Assignment ▸
Which lines of the records below contain the word "none"? Report each of them in full.

··· The input

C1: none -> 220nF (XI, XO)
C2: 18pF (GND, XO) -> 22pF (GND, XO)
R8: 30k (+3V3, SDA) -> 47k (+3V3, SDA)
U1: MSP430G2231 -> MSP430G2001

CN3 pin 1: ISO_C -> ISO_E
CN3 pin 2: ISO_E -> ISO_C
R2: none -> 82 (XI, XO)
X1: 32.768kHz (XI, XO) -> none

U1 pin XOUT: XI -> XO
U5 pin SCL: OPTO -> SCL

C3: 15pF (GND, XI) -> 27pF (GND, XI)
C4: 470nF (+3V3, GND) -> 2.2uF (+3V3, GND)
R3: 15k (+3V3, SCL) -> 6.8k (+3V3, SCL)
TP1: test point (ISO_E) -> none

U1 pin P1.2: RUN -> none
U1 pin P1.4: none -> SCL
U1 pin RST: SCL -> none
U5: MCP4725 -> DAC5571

······
··· The input

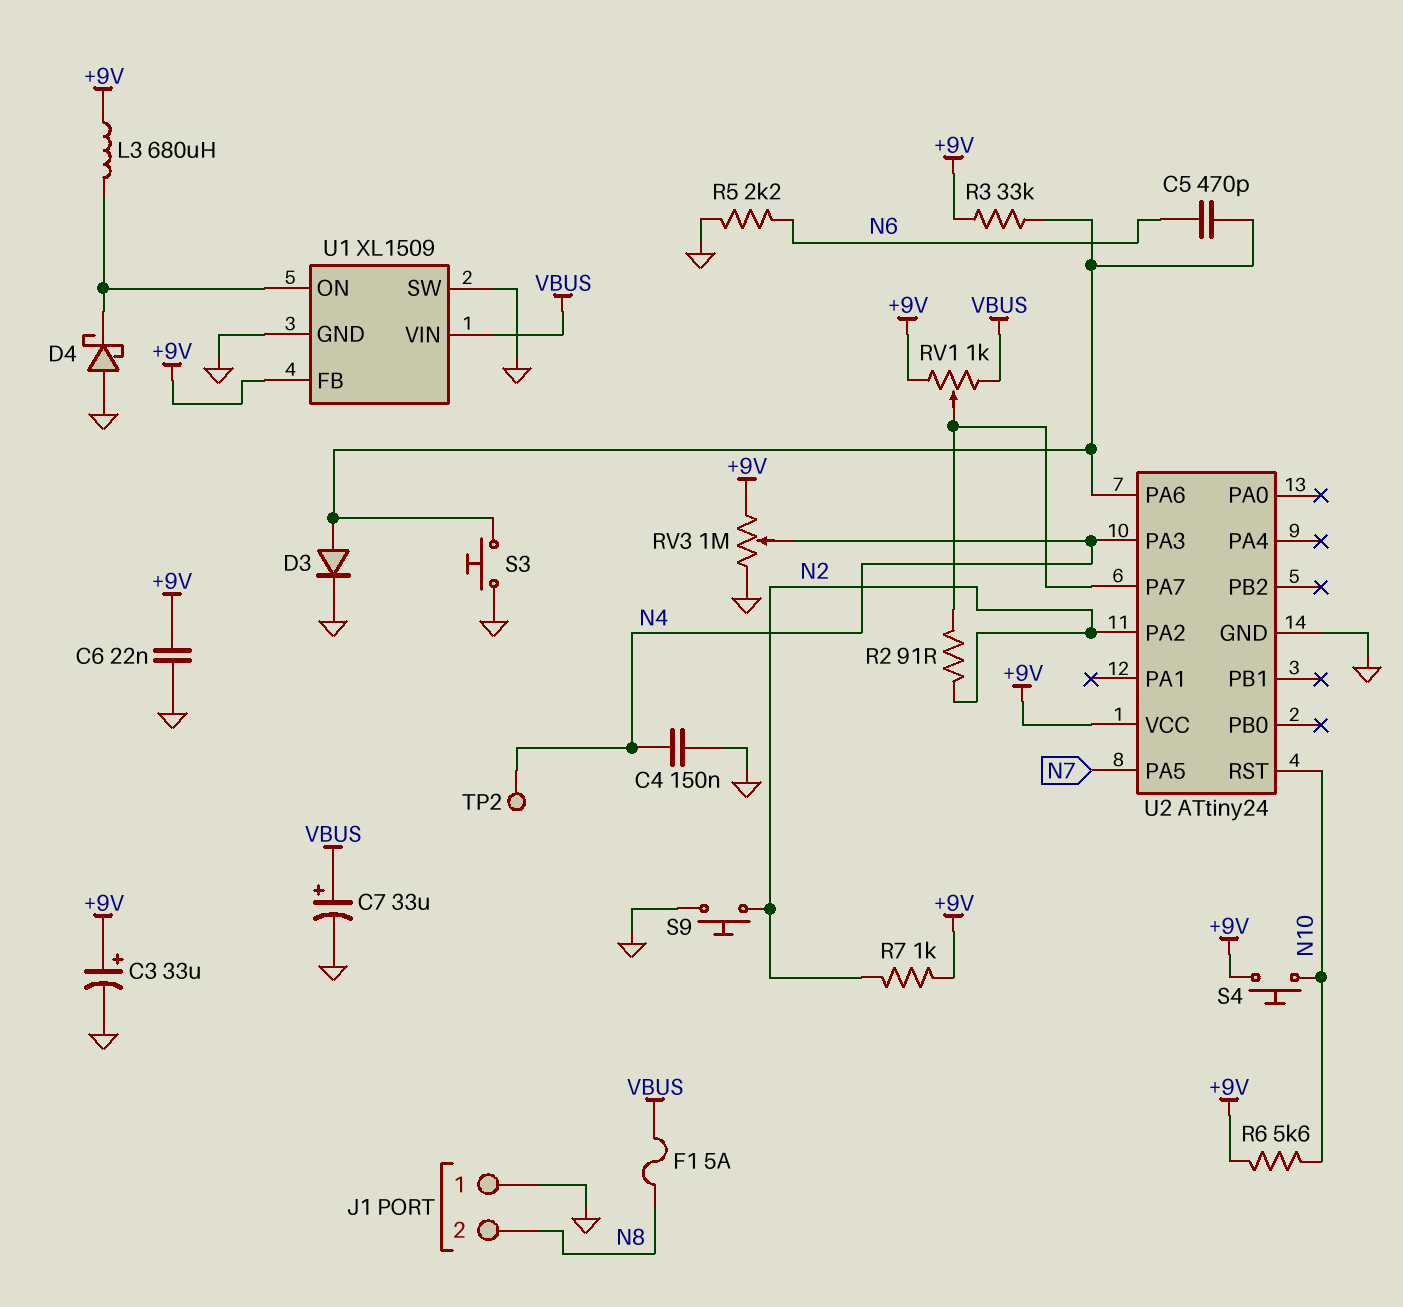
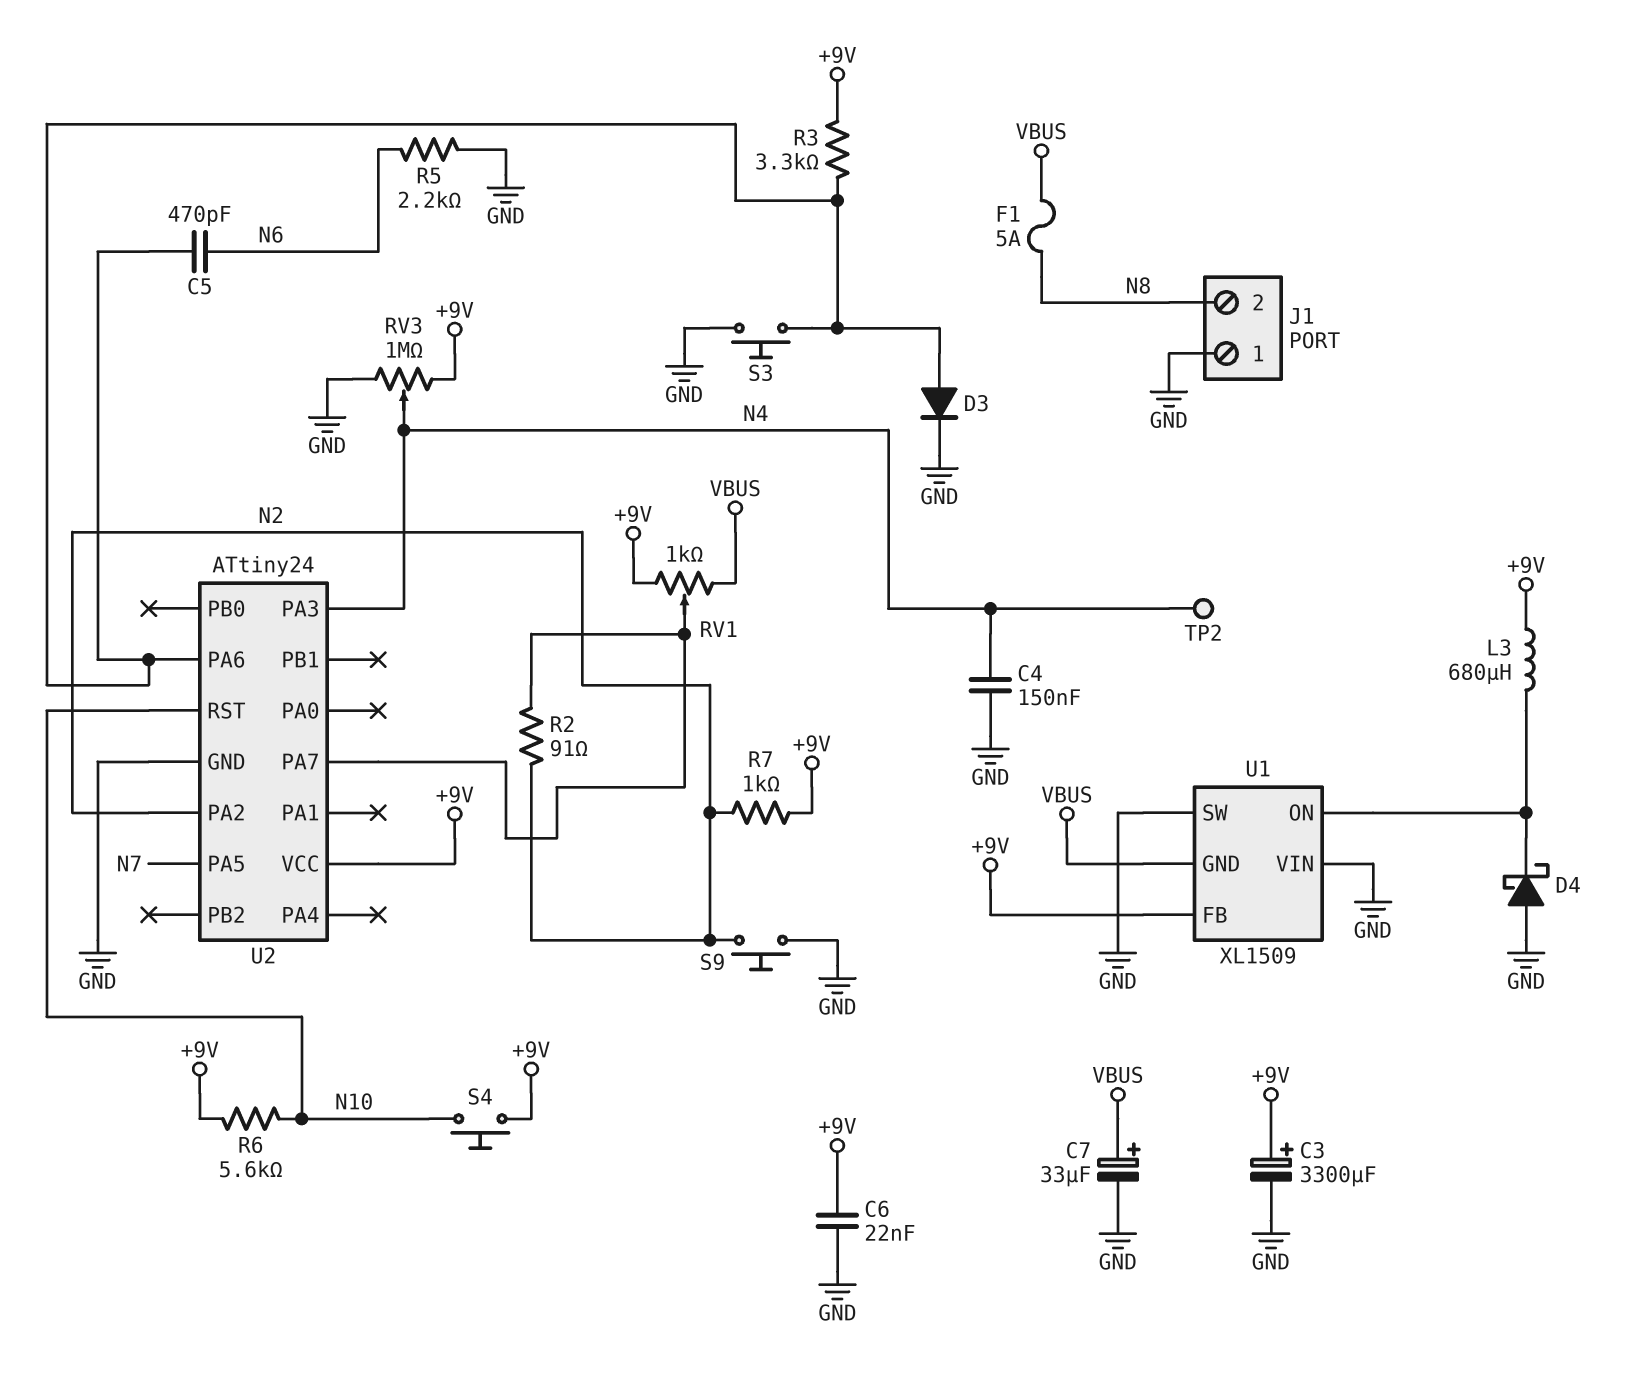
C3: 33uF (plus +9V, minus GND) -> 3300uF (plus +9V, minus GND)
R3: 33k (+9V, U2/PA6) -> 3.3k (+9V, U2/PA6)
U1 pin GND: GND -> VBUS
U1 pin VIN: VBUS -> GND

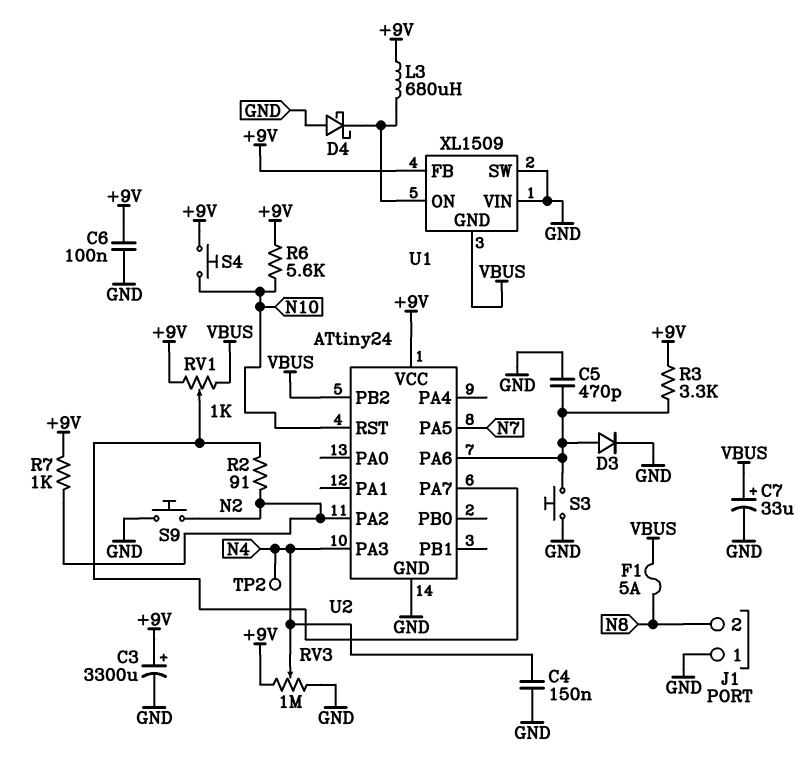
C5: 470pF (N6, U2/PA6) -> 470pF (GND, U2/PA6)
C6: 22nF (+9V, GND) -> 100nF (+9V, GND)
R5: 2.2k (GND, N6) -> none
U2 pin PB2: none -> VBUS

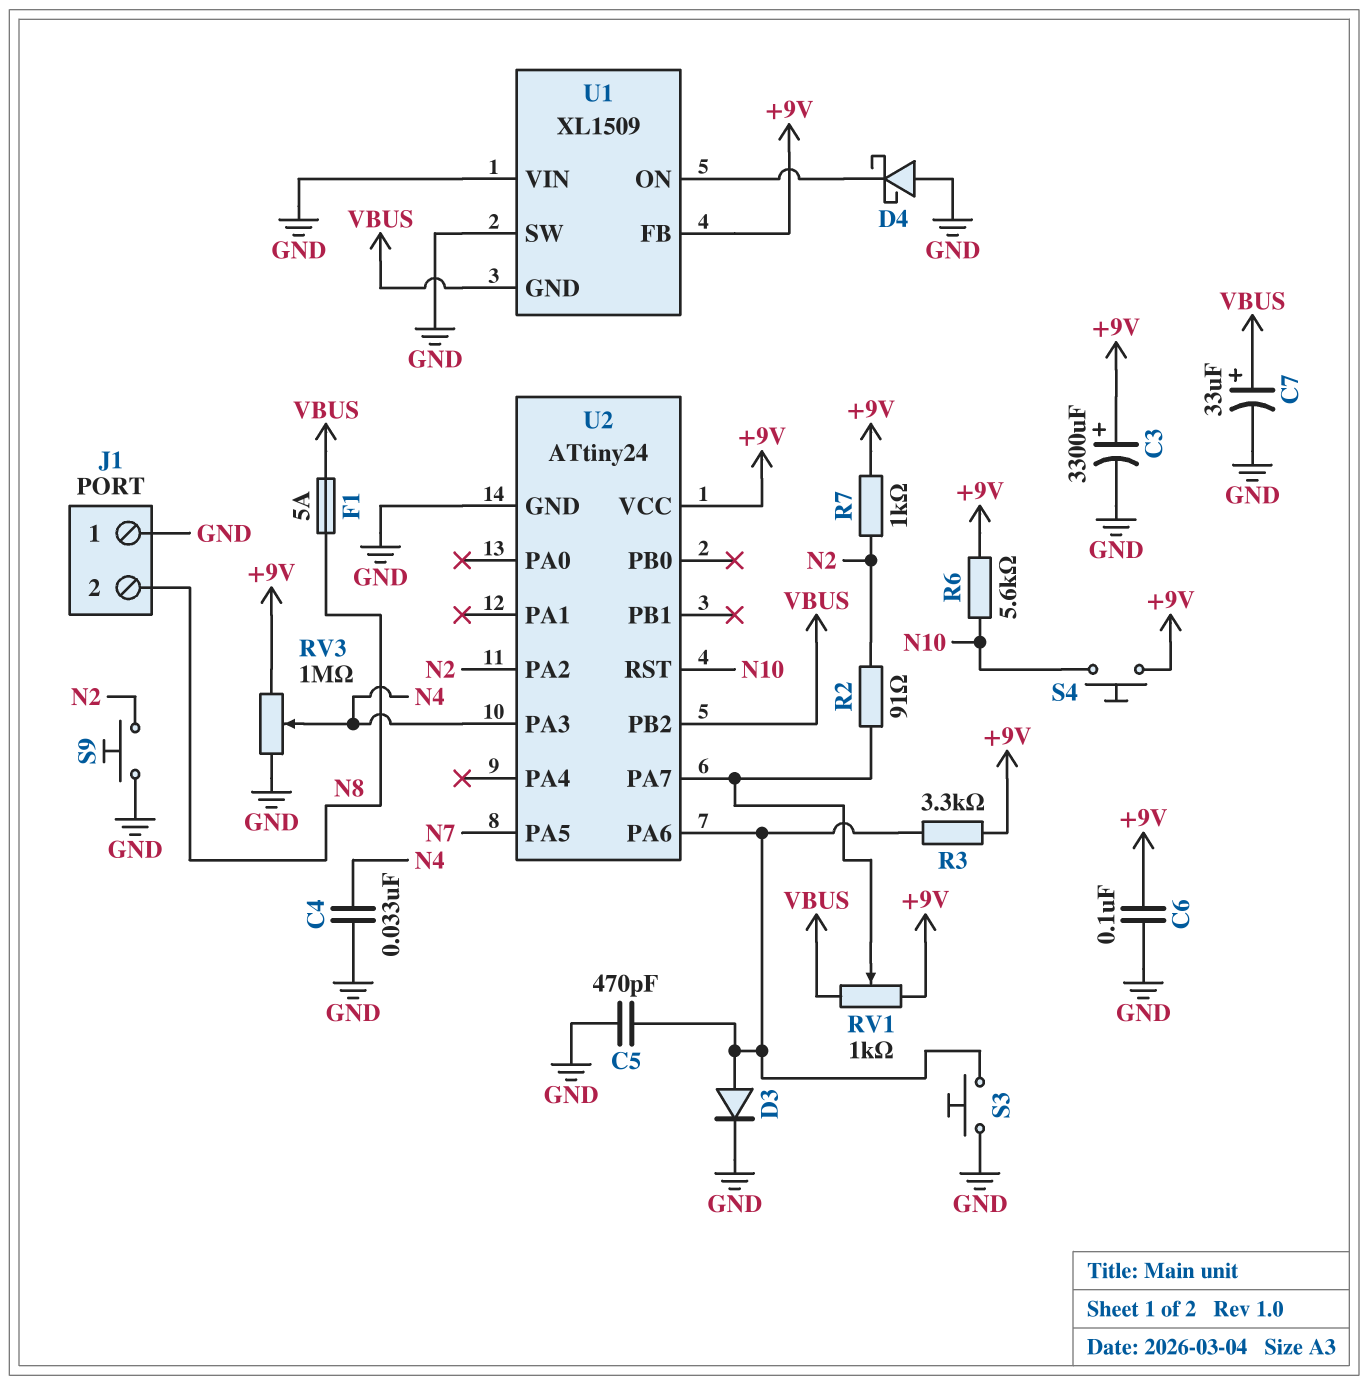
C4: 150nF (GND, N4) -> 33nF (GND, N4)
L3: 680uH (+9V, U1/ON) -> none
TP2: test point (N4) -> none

······

Completed task ▸
C1: none -> 220nF (XI, XO)
R2: none -> 82 (XI, XO)
X1: 32.768kHz (XI, XO) -> none
TP1: test point (ISO_E) -> none
U1 pin P1.2: RUN -> none
U1 pin P1.4: none -> SCL
U1 pin RST: SCL -> none
R5: 2.2k (GND, N6) -> none
U2 pin PB2: none -> VBUS
L3: 680uH (+9V, U1/ON) -> none
TP2: test point (N4) -> none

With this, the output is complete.